Segment Start: RECORD SET
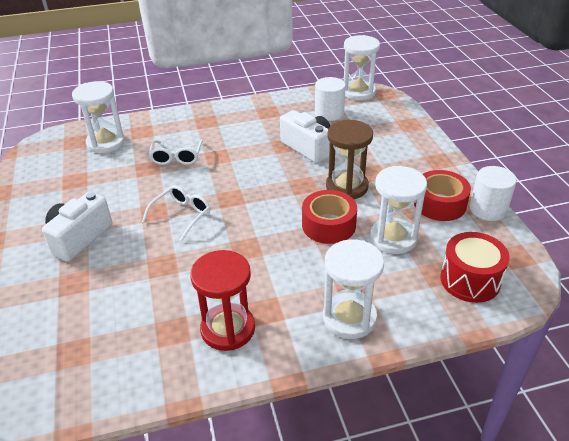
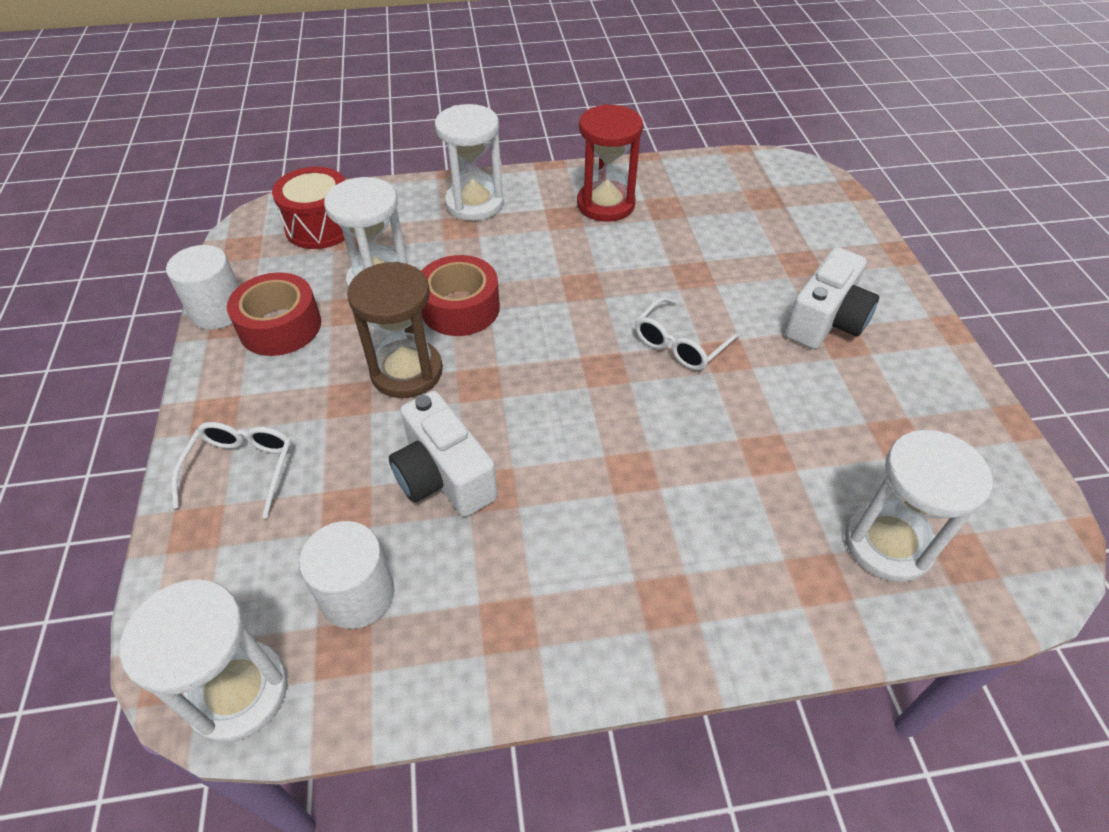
camera: 175 degrees left, 10 degrees up
(176, 157) = (714, 477): white glasses -> white glasses (242, 468)

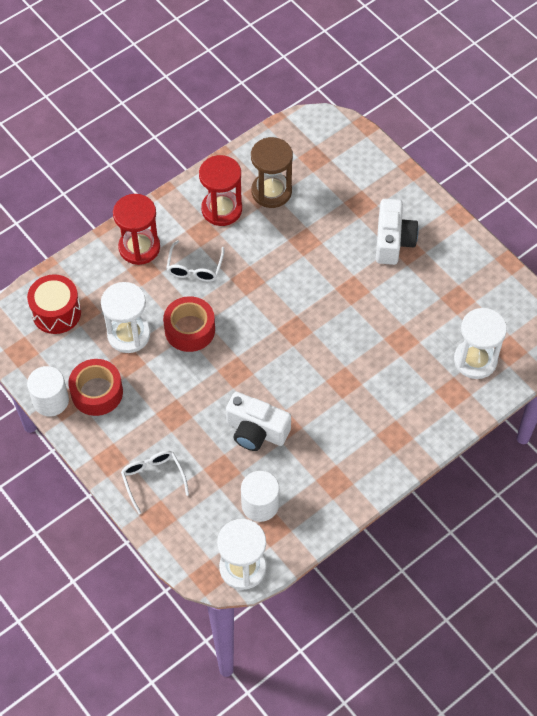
camera: 30 degrees left, 10 degrees up
(407, 372) = (192, 384): brown hourglass -> brown hourglass (271, 191)
(474, 204) = (139, 247): white hourglass -> red hourglass
(680, 344) = (325, 295): white glasses -> white glasses (195, 268)

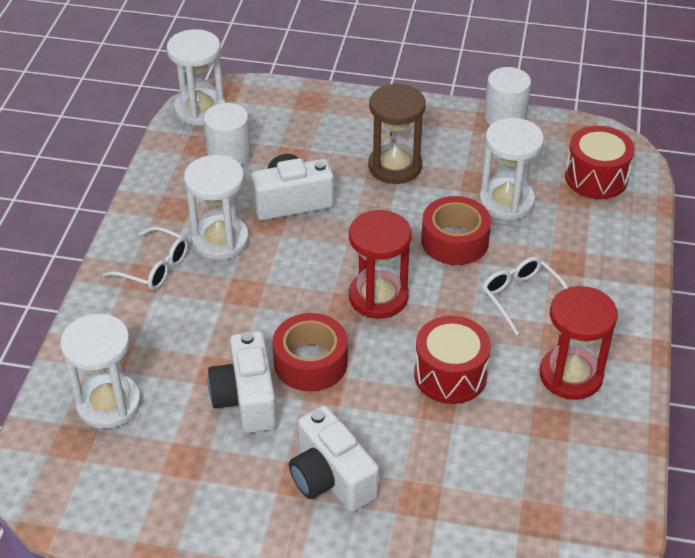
camera: 140 degrees right, 15 degrees down
(97, 392) = (474, 145): red tape -> red tape (310, 362)
(139, 247) = (602, 279): red hourglass -> red hourglass (378, 297)
(153, 479) = (346, 119): white glasses -> white glasses (155, 267)
(271, 191) = (541, 436): brown hourglass -> brown hourglass (395, 166)
(281, 251) = (450, 375): none -> red drum
(326, 432) = (220, 240): none -> white hourglass
(399, 312) = (246, 399): none -> white camera

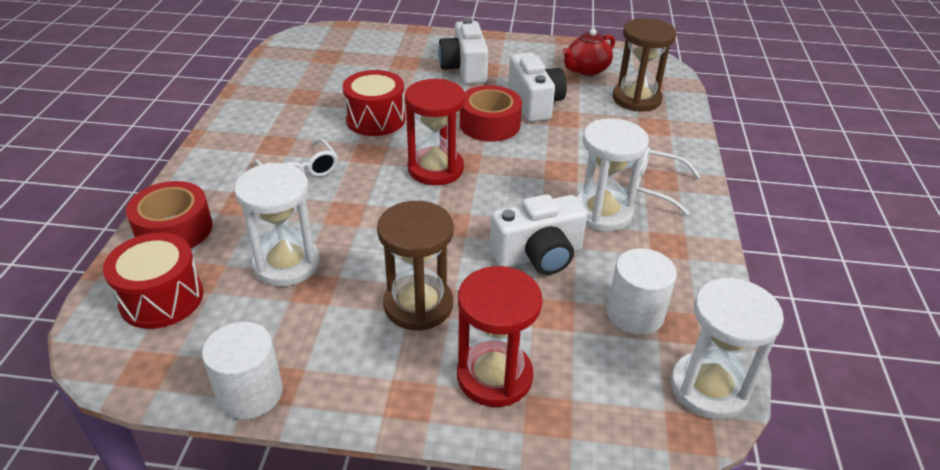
camera: 175 degrees right, 5 degrees down
(108, 404) = (636, 99): white hourglass -> brown hourglass
(151, 471) = (586, 69): none -> red teapot
(331, 478) = (464, 69): white camera -> white camera turned 150 degrees counterclockwise
(454, 241) = (355, 219): red tape -> red tape (174, 229)
(571, 375) = (277, 121): red hourglass -> red hourglass (494, 376)

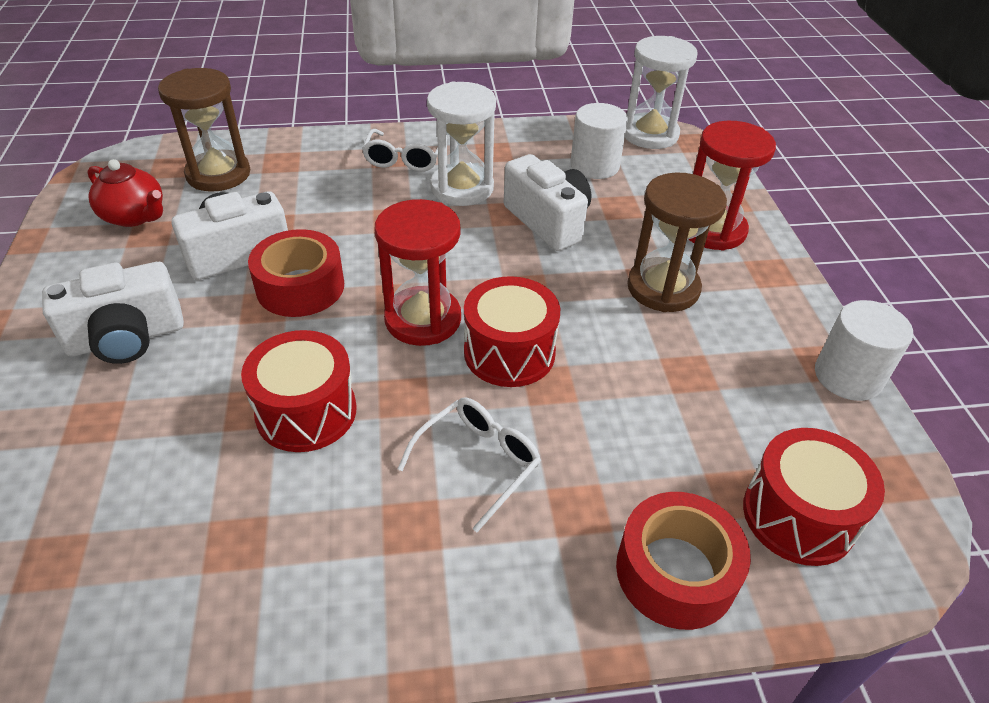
camera: 105 degrees left, 5 degrees up
(286, 264) = (668, 410): white hourglass -> none
(384, 201) = (509, 352): none -> red drum

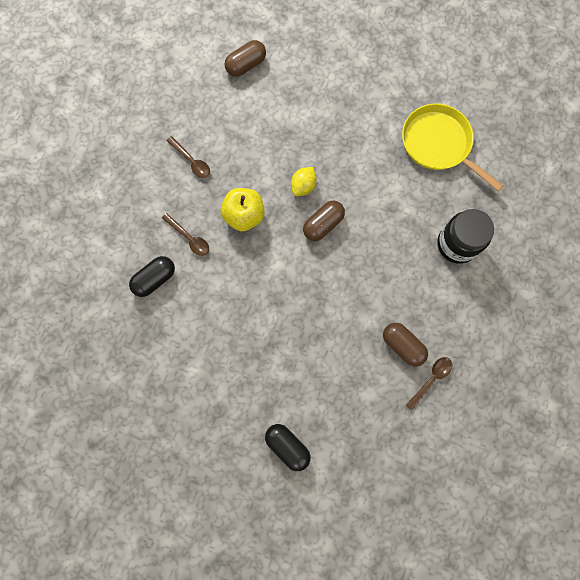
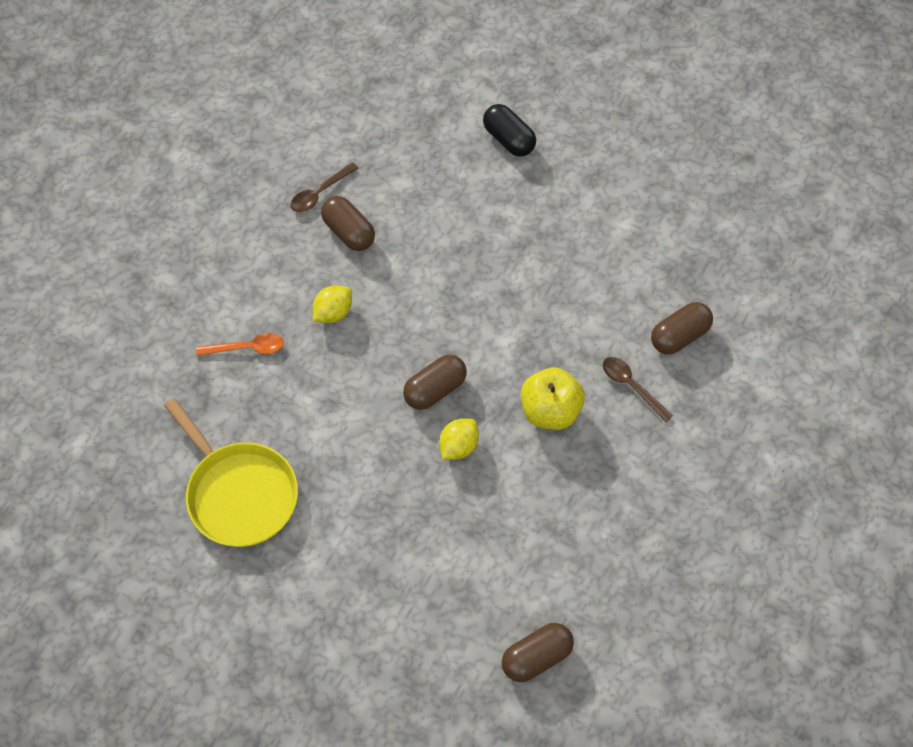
camera: 175 degrees left, 15 degrees down
(155, 279) = (679, 336): black capsule -> brown capsule
(191, 161) = (629, 498): brown spoon -> none
(402, 276) = (333, 313): none -> yellow lemon
(457, 244) = (247, 348): black jar -> orange spoon

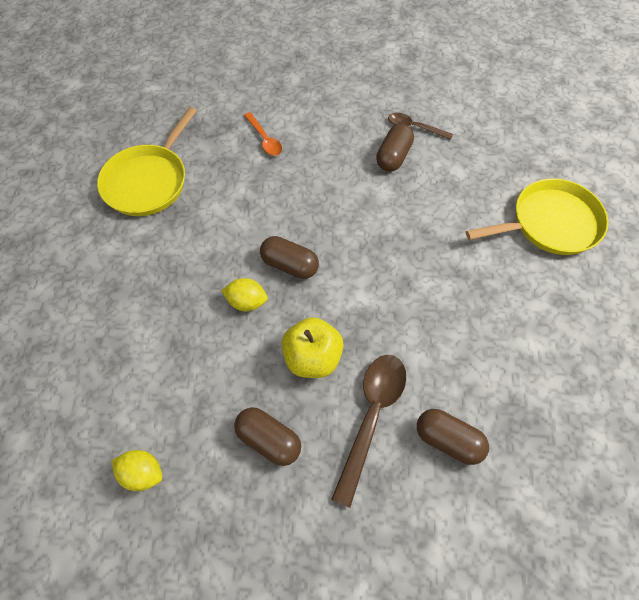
camera: 65 degrees right, 0 degrees up
(333, 313) = (320, 175): yellow lemon -> yellow lemon (142, 473)
(508, 139) = (550, 223): black capsule -> yellow pan
(536, 657) = (73, 441): brown capsule -> brown capsule (269, 440)
(632, 386) = (371, 417): brown spoon -> brown spoon, size x1.73

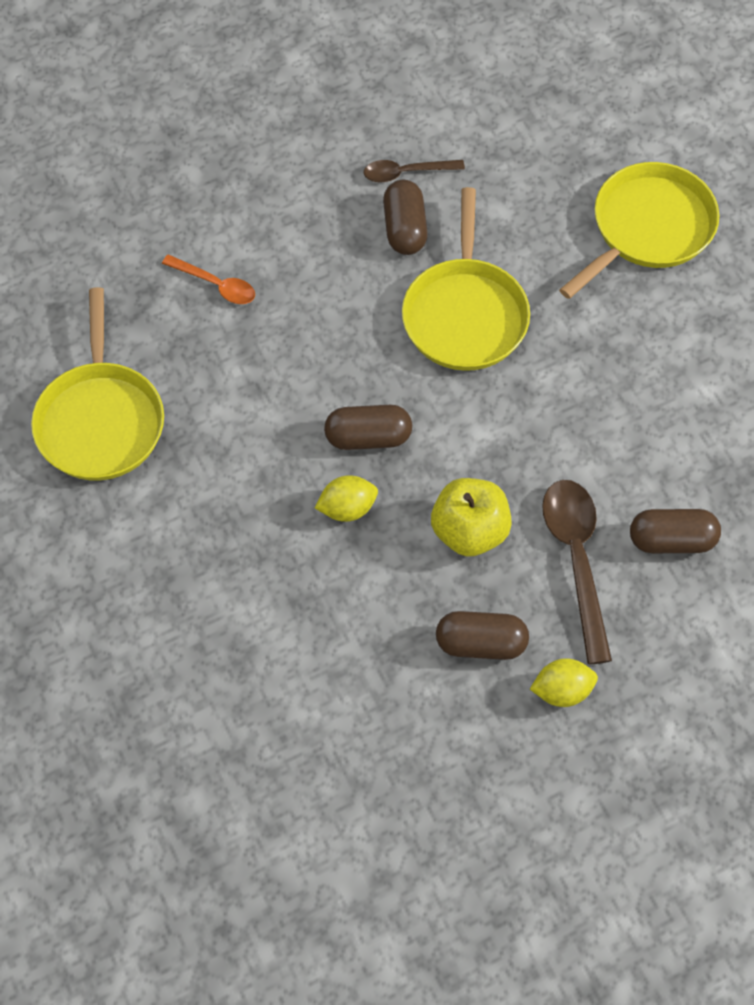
camera: 30 degrees left, 0 degrees up
(142, 473) = (366, 752): yellow lemon -> yellow lemon (562, 691)
(398, 221) = (465, 315): none -> yellow pan

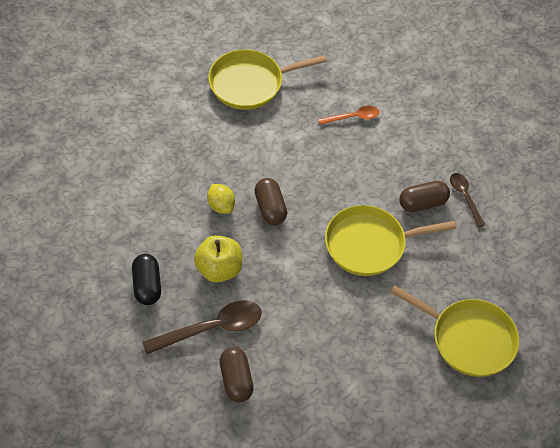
camera: 75 degrees right, 5 degrees down
(215, 285) = (353, 117): orange spoon -> orange spoon turned 120 degrees counterclockwise
(481, 644) = (147, 285): brown capsule -> black capsule
(562, 691) = (124, 332): yellow lemon -> none

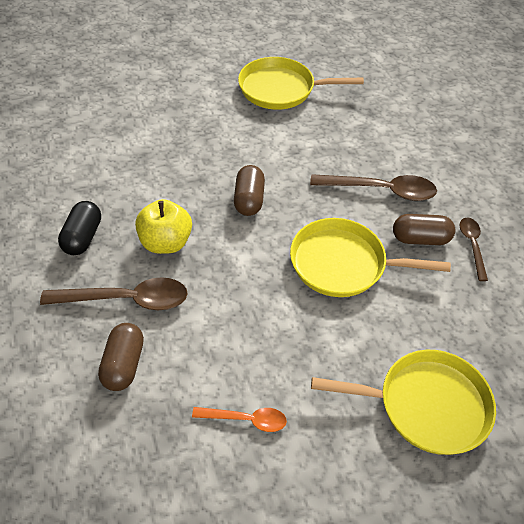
camera: 20 degrees right, 5 degrees down
(221, 206) = (199, 184): yellow lemon -> none
(353, 117) = (373, 141): orange spoon -> orange spoon (246, 419)
(376, 166) = (381, 190): none -> brown spoon
(469, 339) = (426, 405): yellow pan -> yellow pan turned 45 degrees counterclockwise

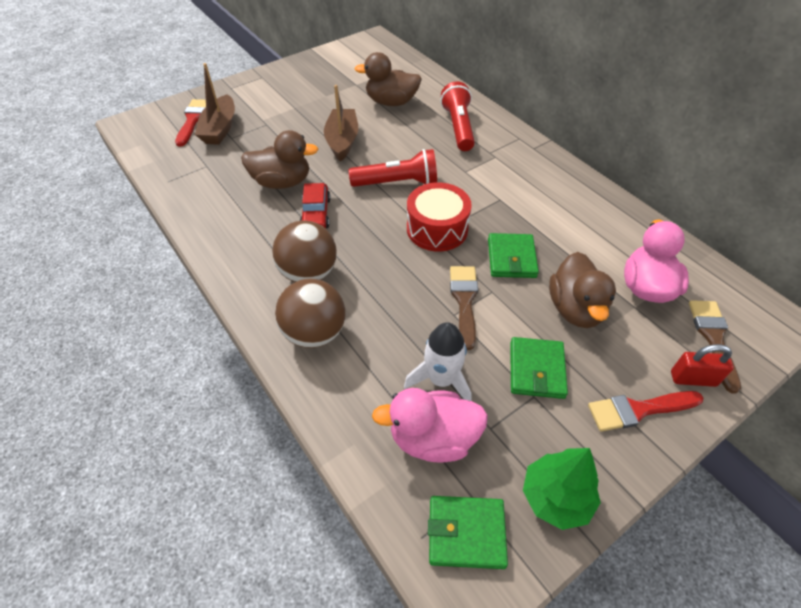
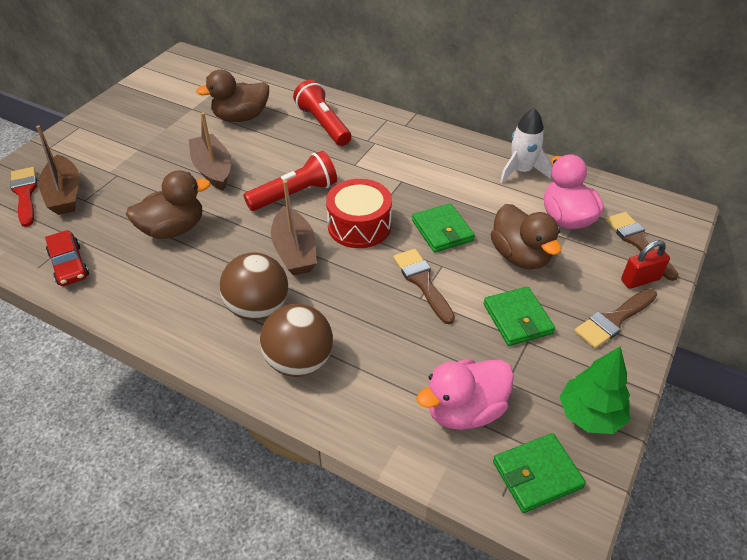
camera: 25 degrees left, 5 degrees down
(316, 214) = (229, 249): red car -> red car (69, 265)
(368, 233) = (294, 251): none -> brown boat
(441, 379) = (442, 358): white rocket -> white rocket (521, 171)
(638, 410) = (614, 320): red brush -> brown brush

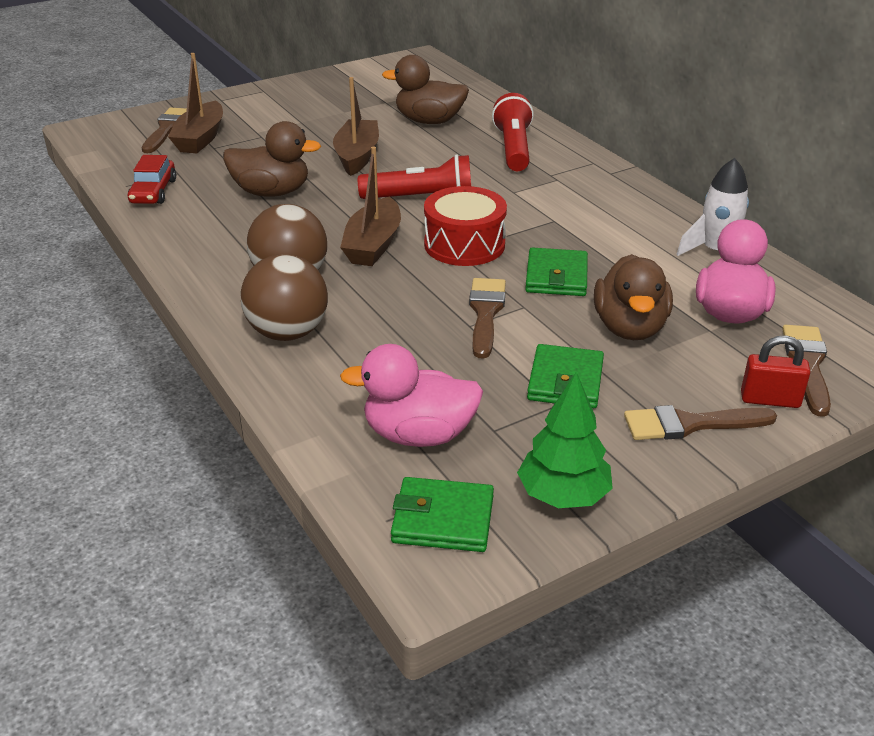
camera: 30 degrees right, 10 degrees down
(25, 194) = (167, 129): red brush -> brown brush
Segment End: RECORD SET
-- PROBLEM --
For the entries above, the output must hold exactly the lines from the one with "(638, 410) = (614, 320): red" through the last line, both included, and no pictures.

-- RESPONSE AREA --
(638, 410) = (614, 320): red brush -> brown brush

camera: 30 degrees right, 10 degrees down
(25, 194) = (167, 129): red brush -> brown brush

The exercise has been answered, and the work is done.